— Exercise brief —
Keep to the lines from the one with "(285, 256) = (162, 303): green" through the end of the data, and write them out exactly.

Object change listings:
----
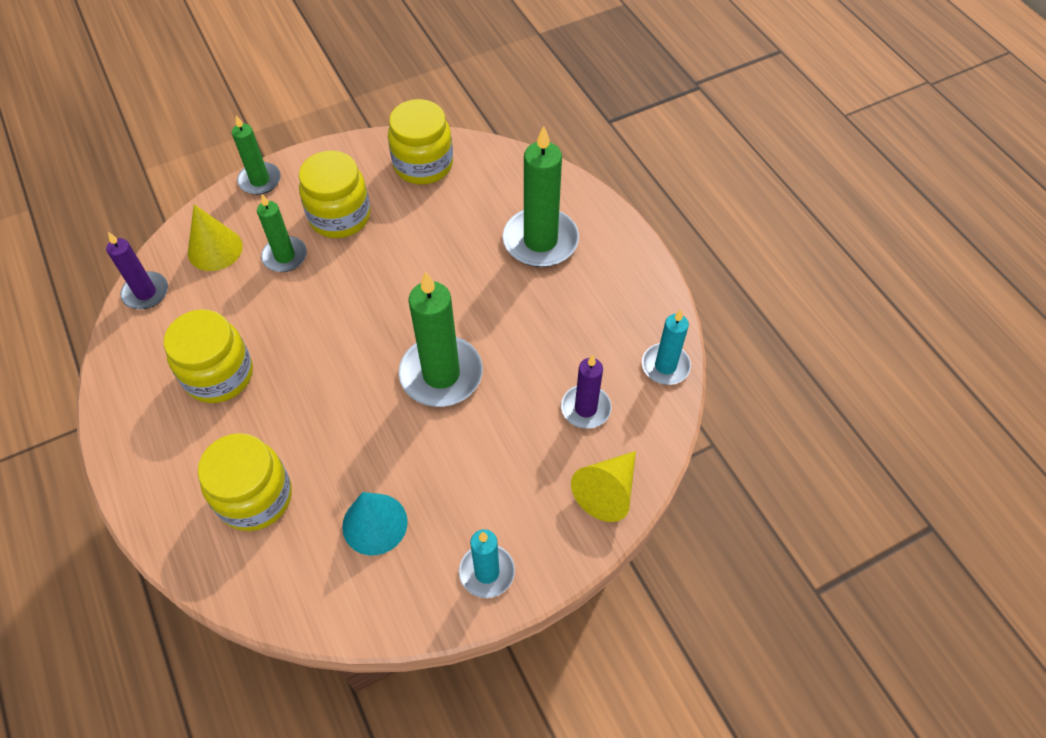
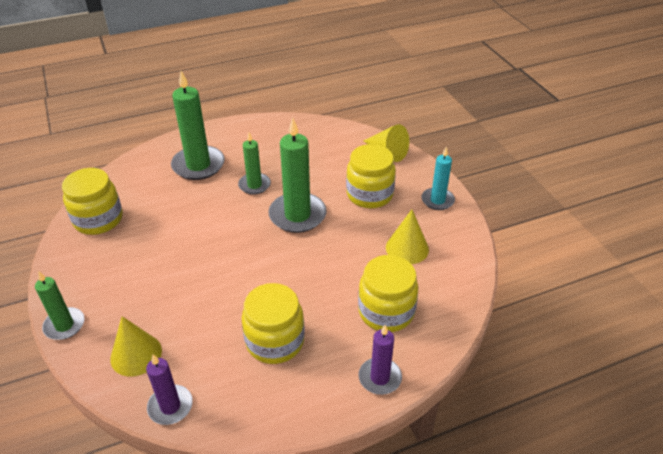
camera: 85 degrees left, 15 degrees down
(285, 256) = (162, 303): green candle -> green candle (254, 185)
(340, 216) = (132, 269): yellow jar -> yellow jar (369, 195)
(374, 524) = (407, 248): turquoise cone -> yellow cone
(585, 408) = (332, 156): purple candle -> purple candle (379, 377)
(665, 366) = (308, 125): turquoise candle -> none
----
— Completed exercise —
(285, 256) = (162, 303): green candle -> green candle (254, 185)
(340, 216) = (132, 269): yellow jar -> yellow jar (369, 195)
(374, 524) = (407, 248): turquoise cone -> yellow cone
(585, 408) = (332, 156): purple candle -> purple candle (379, 377)
(665, 366) = (308, 125): turquoise candle -> none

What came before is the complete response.